Since the records include pictures, leave those out while you reproduce exactly and only the lines from the one containing "brown cap: 3 -> 4" through the one containing "red strawberry: 1 -> 2", inclusive.

###

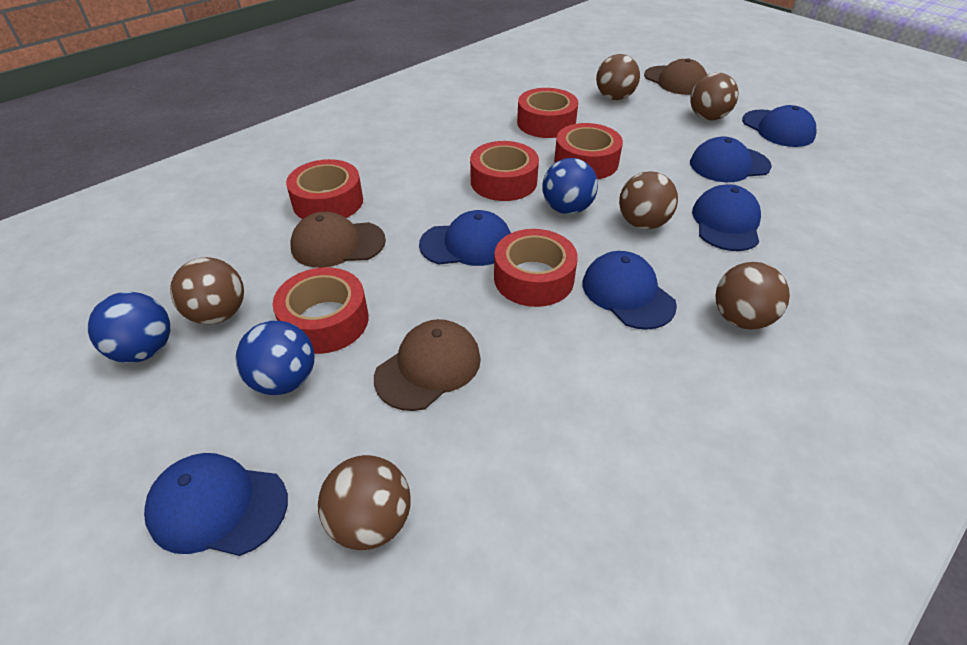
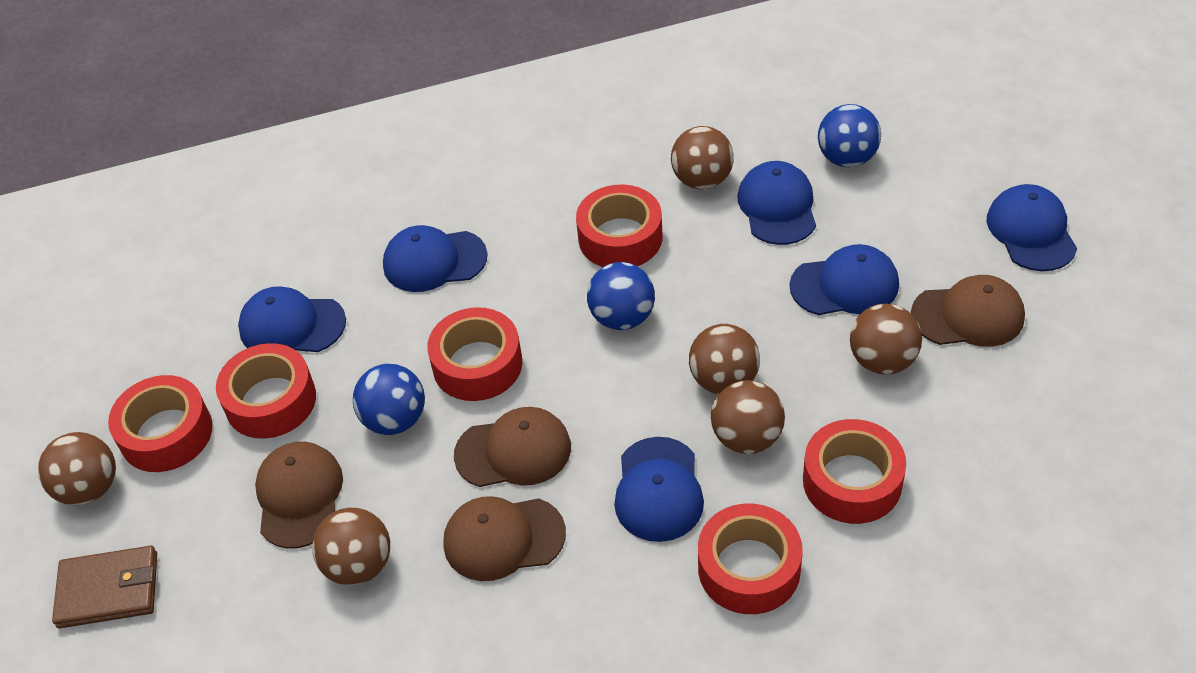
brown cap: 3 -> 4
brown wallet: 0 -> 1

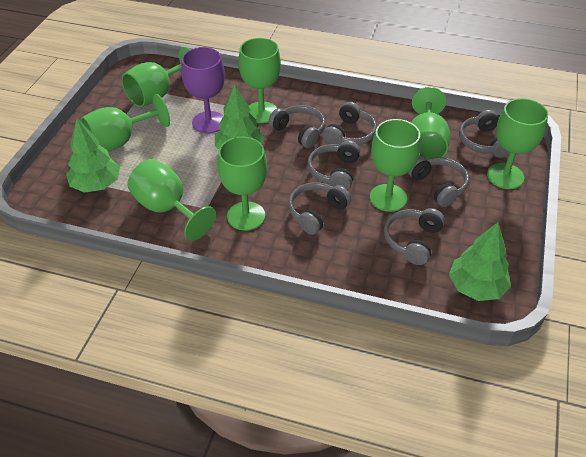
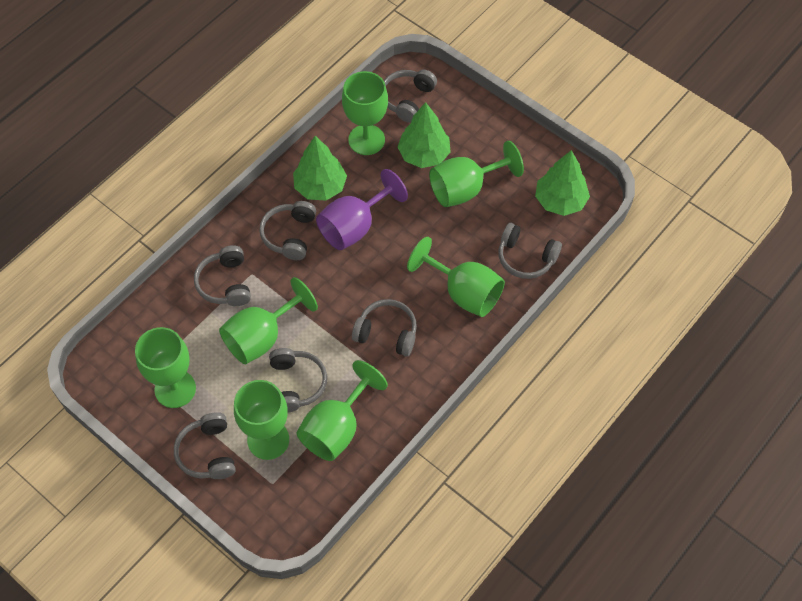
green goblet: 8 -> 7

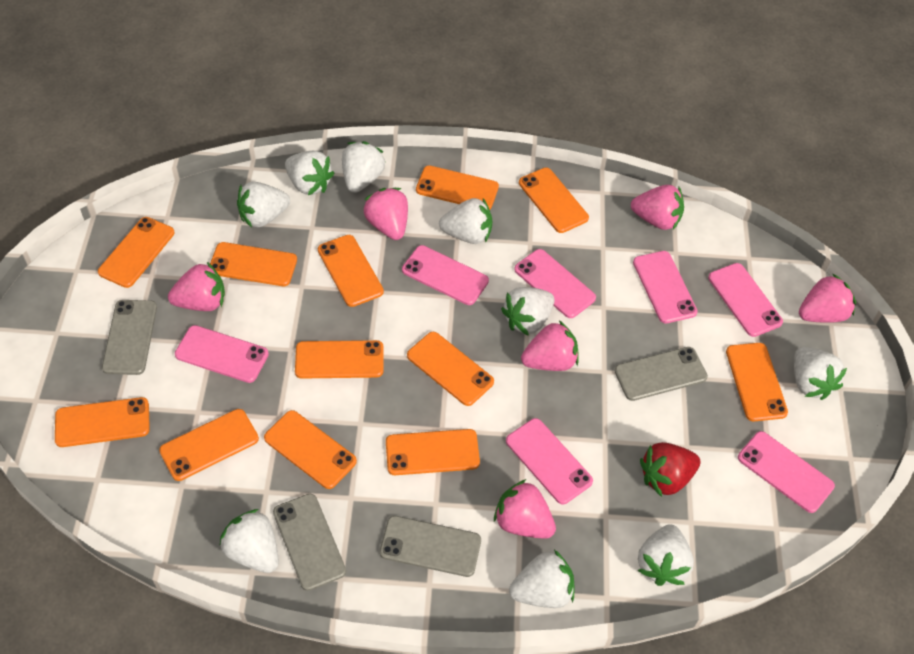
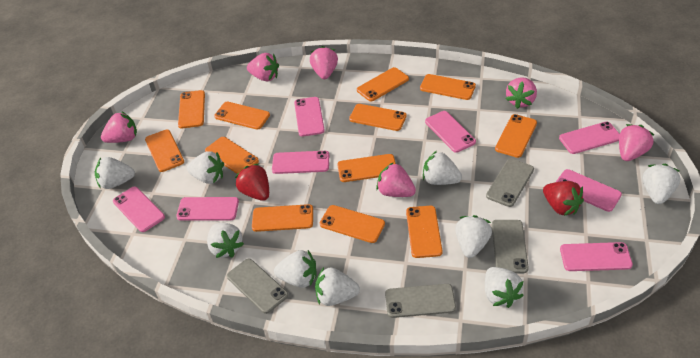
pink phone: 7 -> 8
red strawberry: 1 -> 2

###

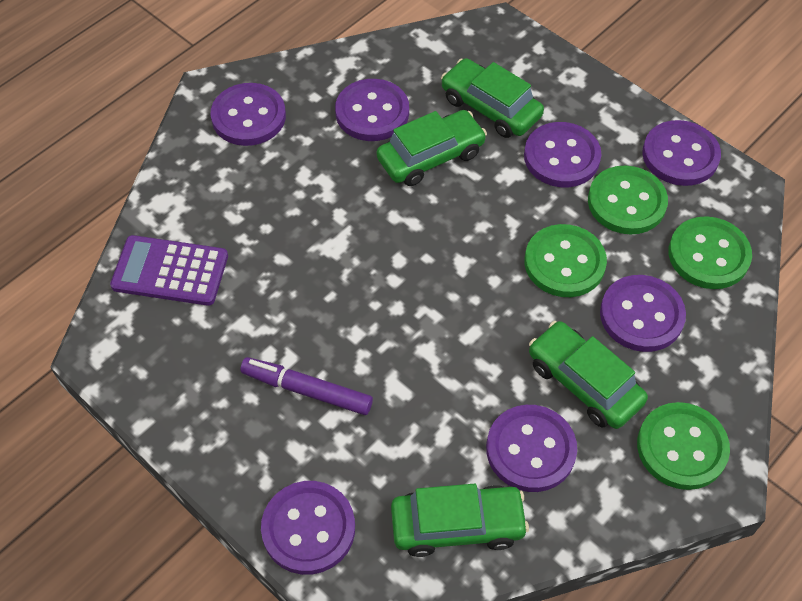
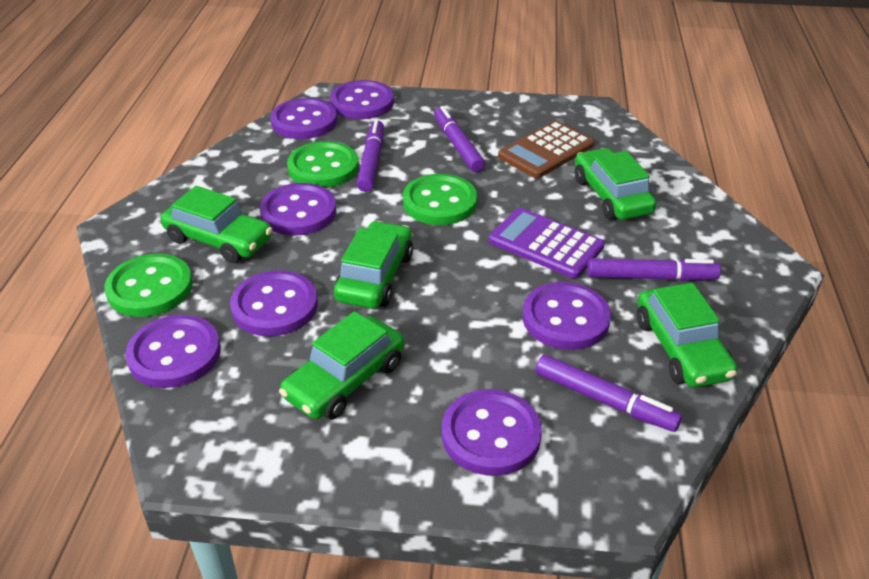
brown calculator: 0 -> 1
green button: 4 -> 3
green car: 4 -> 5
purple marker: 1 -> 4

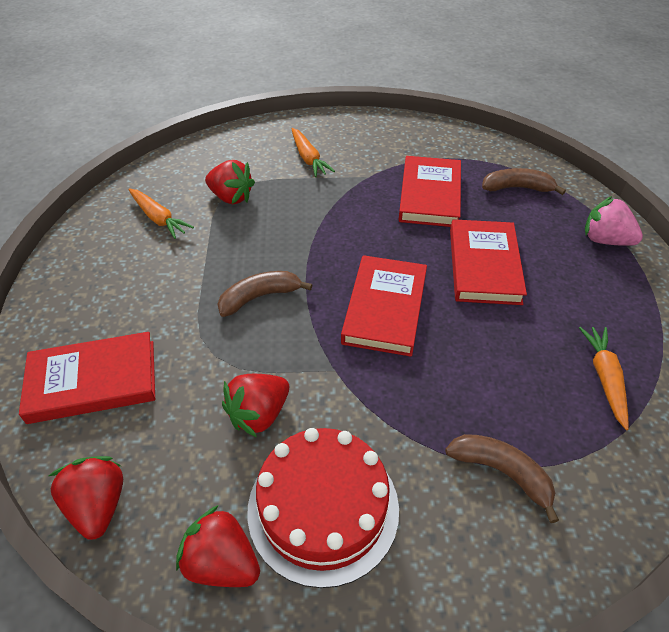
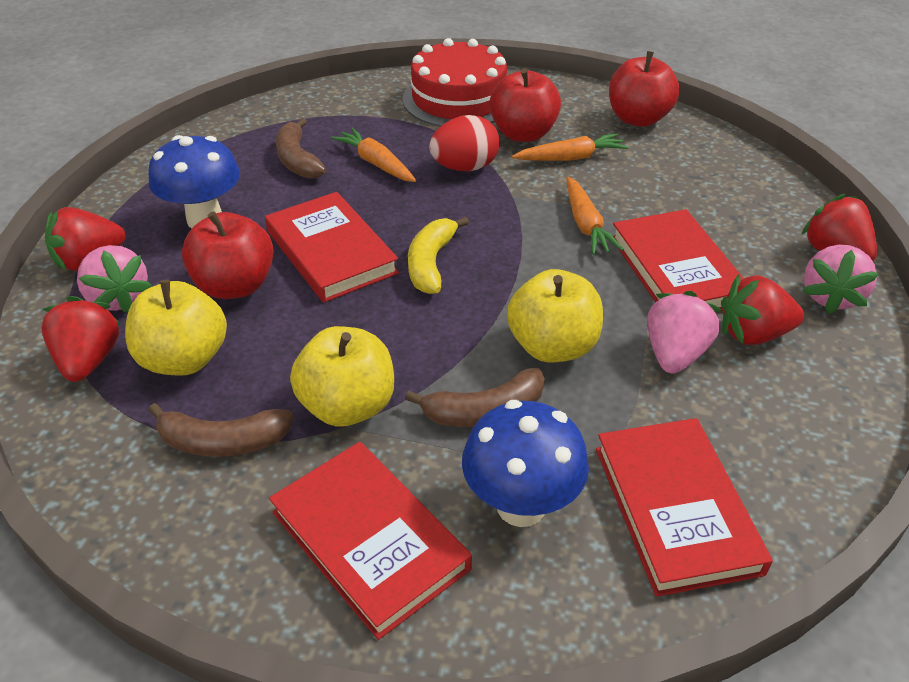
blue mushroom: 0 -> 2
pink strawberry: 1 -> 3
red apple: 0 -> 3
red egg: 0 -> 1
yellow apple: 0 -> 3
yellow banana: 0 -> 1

###

### RESPONSE TO THIS EXERCISE
brown cap: 3 -> 4
brown wallet: 0 -> 1

green goblet: 8 -> 7

pink phone: 7 -> 8
red strawberry: 1 -> 2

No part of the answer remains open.